▶ [What to do]: Which lines of the data below hold "battery"? Copy each of them.

▶ [The data]:
____
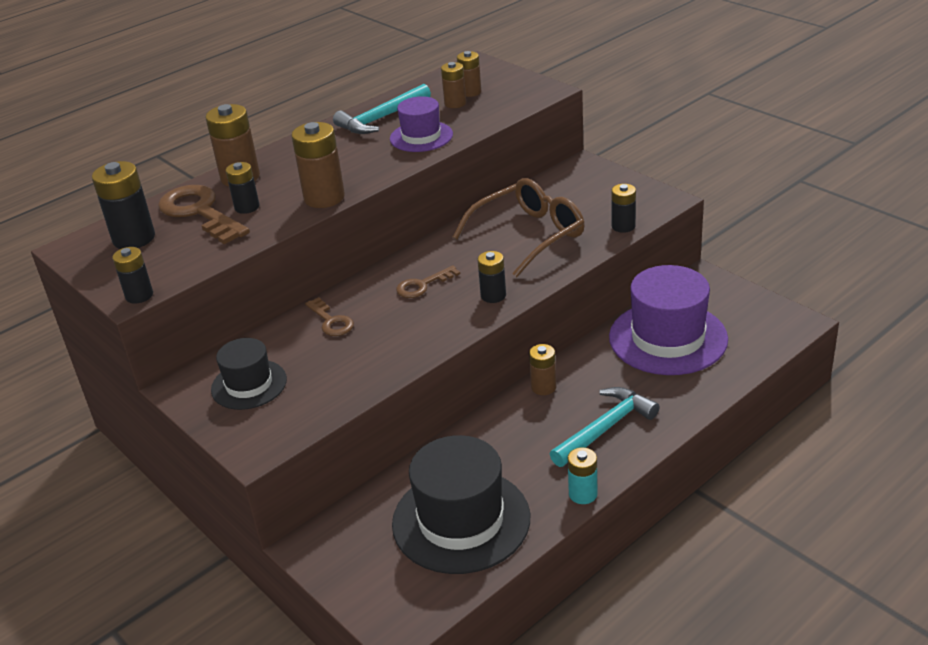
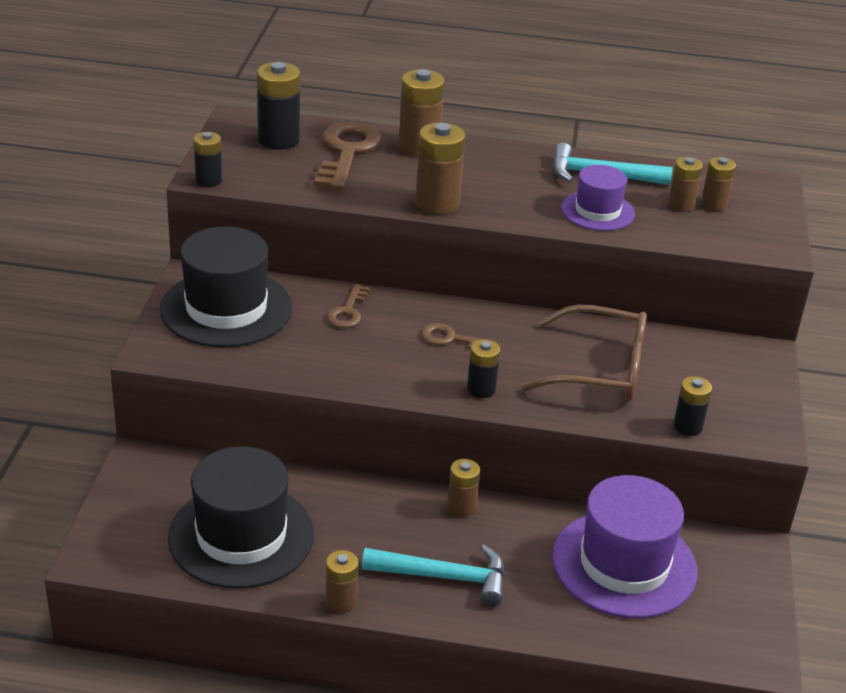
camera: 45 degrees right, 0 degrees up
(247, 207) = (379, 171): black battery -> none
(249, 384) = (226, 308): black hat -> black hat, size x1.74
(583, 494) = (341, 601): turquoise battery -> brown battery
____
▶ [Answer space]:
(247, 207) = (379, 171): black battery -> none
(583, 494) = (341, 601): turquoise battery -> brown battery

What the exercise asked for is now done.